• PROMPT
Set the records down again in full, exactly as they are, apart from the images.

——

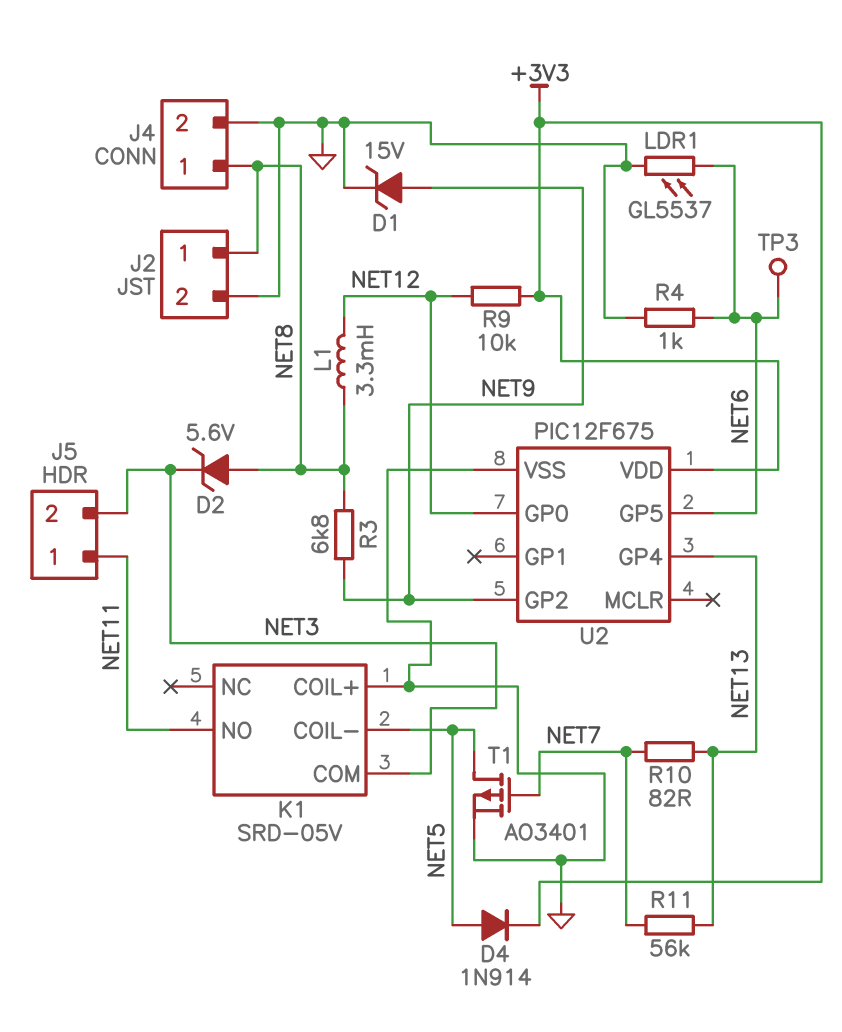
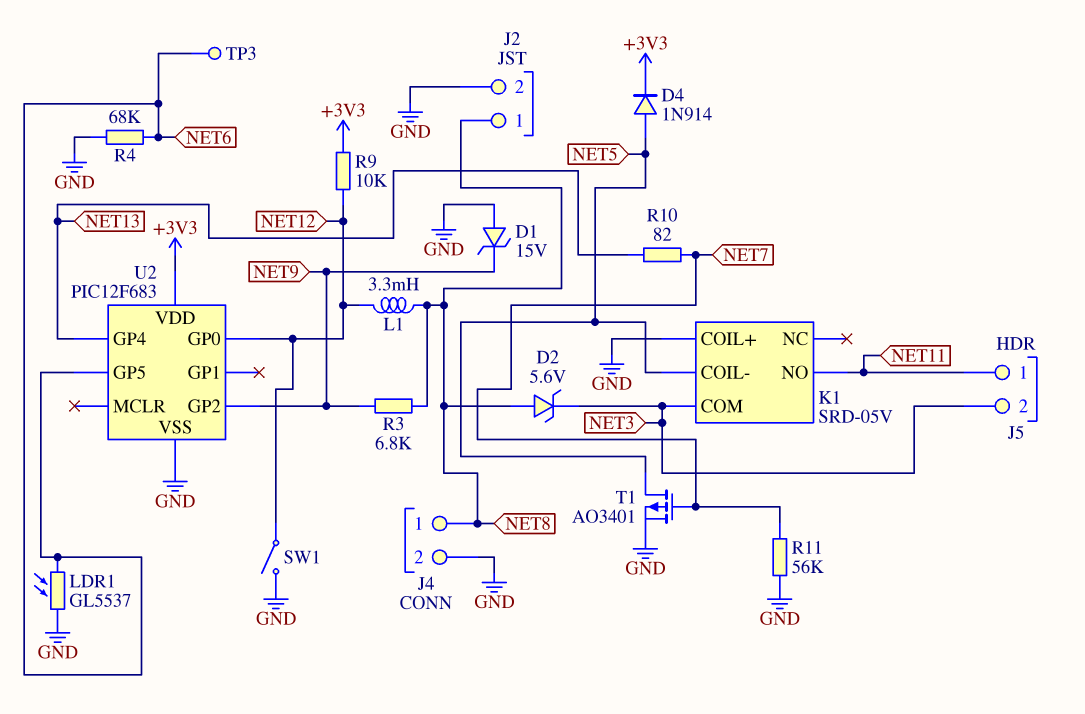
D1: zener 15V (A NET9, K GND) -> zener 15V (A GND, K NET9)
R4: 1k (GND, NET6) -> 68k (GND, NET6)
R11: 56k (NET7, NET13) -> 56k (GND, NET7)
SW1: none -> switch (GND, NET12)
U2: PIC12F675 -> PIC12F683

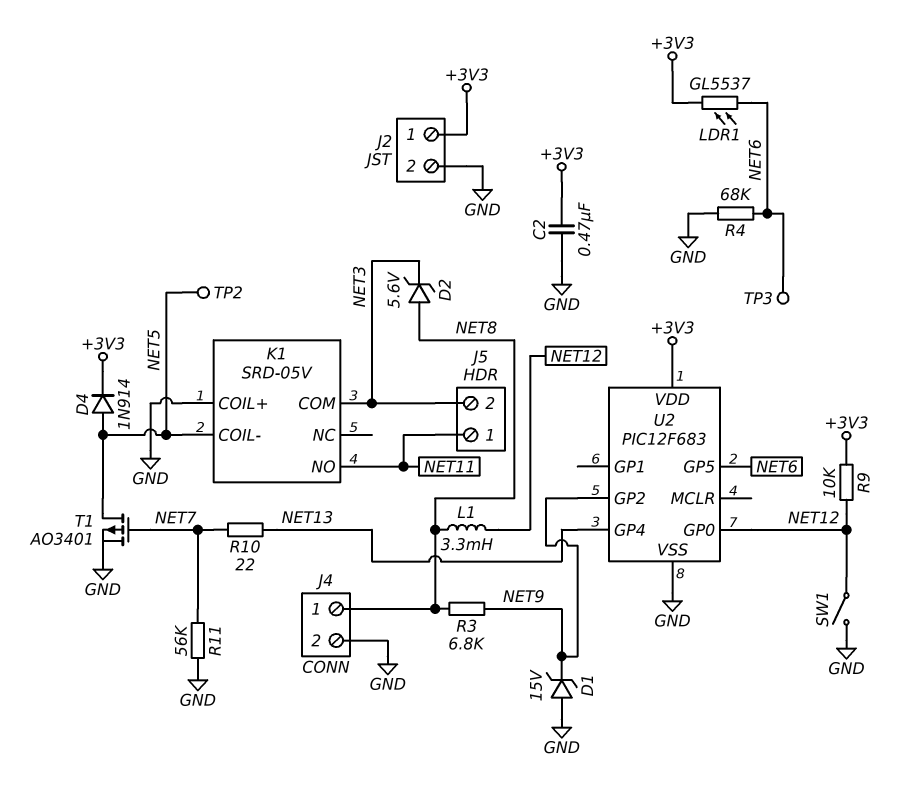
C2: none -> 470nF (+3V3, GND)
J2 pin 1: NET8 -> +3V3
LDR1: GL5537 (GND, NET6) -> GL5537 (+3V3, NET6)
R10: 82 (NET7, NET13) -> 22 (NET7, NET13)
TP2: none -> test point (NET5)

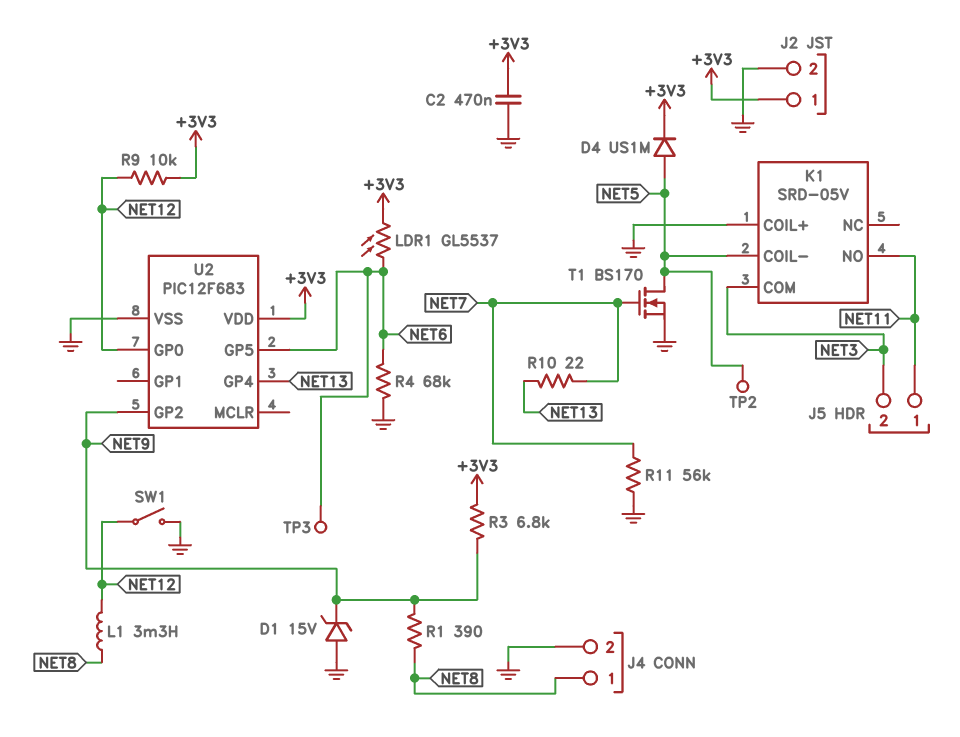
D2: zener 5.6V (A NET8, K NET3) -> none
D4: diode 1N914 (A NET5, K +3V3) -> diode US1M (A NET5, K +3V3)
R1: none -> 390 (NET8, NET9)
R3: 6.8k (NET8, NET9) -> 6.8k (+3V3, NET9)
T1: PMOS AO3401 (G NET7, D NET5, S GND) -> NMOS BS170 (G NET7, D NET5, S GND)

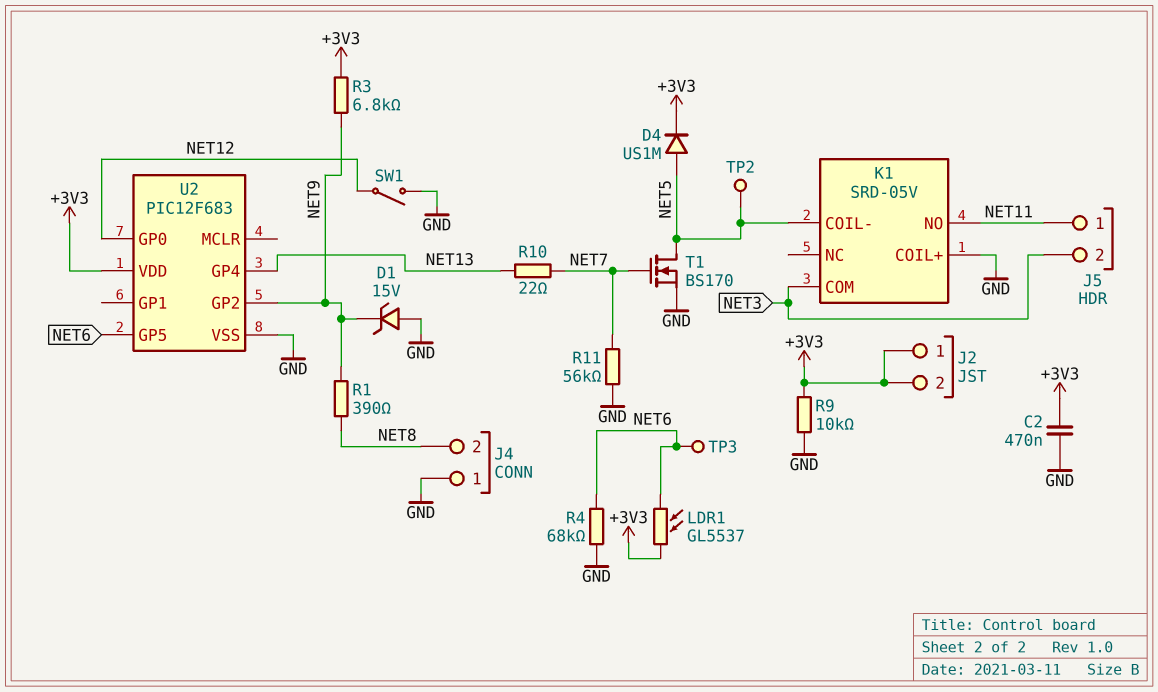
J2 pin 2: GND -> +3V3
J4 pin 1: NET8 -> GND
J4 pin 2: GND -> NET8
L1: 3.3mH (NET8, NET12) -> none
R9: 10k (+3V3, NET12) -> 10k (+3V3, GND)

——

• WRITTEN RESPONSE
D1: zener 15V (A NET9, K GND) -> zener 15V (A GND, K NET9)
R4: 1k (GND, NET6) -> 68k (GND, NET6)
R11: 56k (NET7, NET13) -> 56k (GND, NET7)
SW1: none -> switch (GND, NET12)
U2: PIC12F675 -> PIC12F683

C2: none -> 470nF (+3V3, GND)
J2 pin 1: NET8 -> +3V3
LDR1: GL5537 (GND, NET6) -> GL5537 (+3V3, NET6)
R10: 82 (NET7, NET13) -> 22 (NET7, NET13)
TP2: none -> test point (NET5)

D2: zener 5.6V (A NET8, K NET3) -> none
D4: diode 1N914 (A NET5, K +3V3) -> diode US1M (A NET5, K +3V3)
R1: none -> 390 (NET8, NET9)
R3: 6.8k (NET8, NET9) -> 6.8k (+3V3, NET9)
T1: PMOS AO3401 (G NET7, D NET5, S GND) -> NMOS BS170 (G NET7, D NET5, S GND)

J2 pin 2: GND -> +3V3
J4 pin 1: NET8 -> GND
J4 pin 2: GND -> NET8
L1: 3.3mH (NET8, NET12) -> none
R9: 10k (+3V3, NET12) -> 10k (+3V3, GND)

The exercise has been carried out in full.